_Try it_. Report each line from the records where the string "orange" turns up.

Coordinate-based change listings:
++++
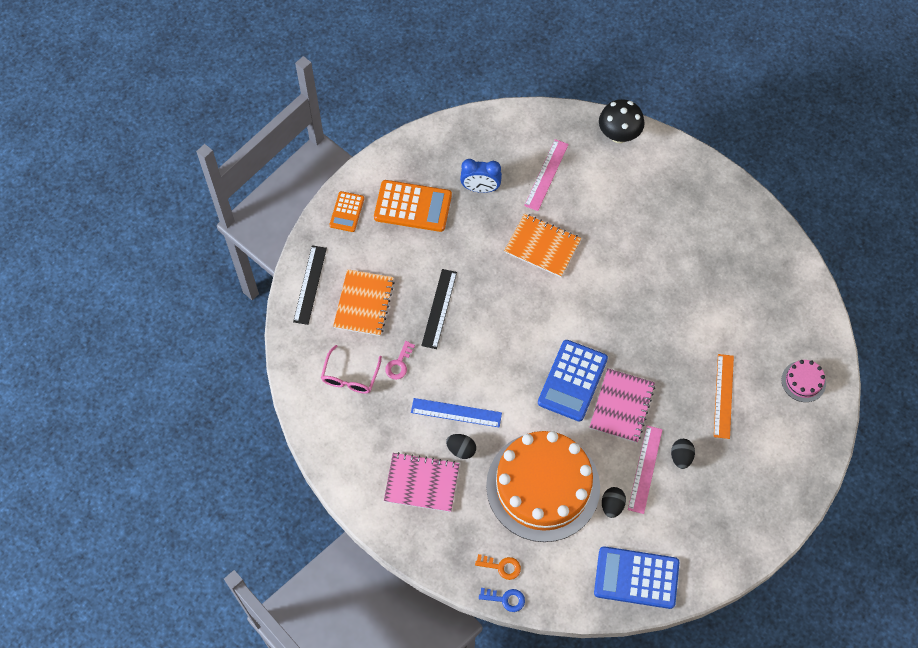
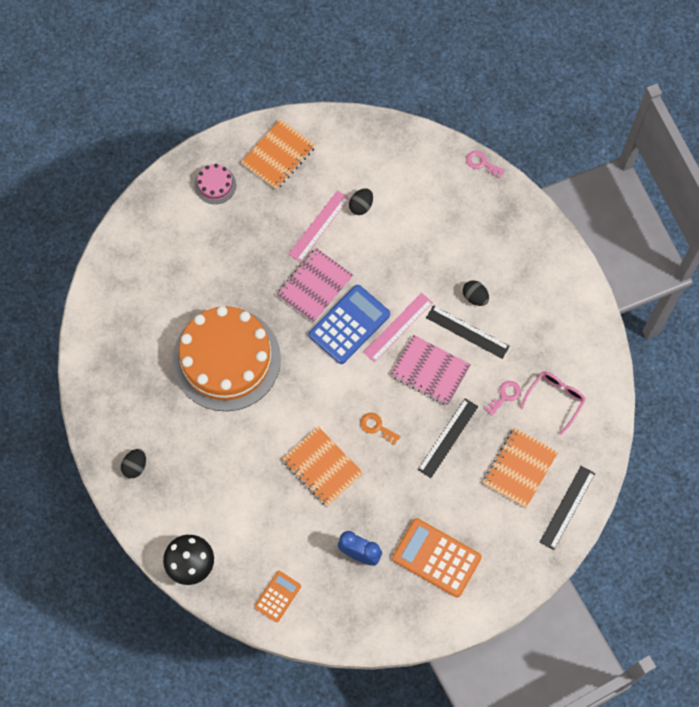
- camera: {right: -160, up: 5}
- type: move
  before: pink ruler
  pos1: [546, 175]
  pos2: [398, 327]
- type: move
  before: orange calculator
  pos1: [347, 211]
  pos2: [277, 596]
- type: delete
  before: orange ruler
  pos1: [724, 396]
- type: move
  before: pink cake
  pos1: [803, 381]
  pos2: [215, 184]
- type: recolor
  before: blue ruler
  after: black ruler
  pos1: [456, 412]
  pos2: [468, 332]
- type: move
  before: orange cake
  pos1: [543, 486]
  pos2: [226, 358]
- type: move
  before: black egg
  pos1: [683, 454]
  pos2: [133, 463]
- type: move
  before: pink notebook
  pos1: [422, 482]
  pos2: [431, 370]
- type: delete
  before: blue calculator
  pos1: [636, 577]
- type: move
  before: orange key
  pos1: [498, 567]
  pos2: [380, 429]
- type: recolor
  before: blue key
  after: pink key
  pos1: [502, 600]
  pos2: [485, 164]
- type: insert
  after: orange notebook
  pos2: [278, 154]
++++
_Solution for this problem_.
  before: orange calculator
  before: orange ruler
  before: orange cake
  before: orange key
  after: orange notebook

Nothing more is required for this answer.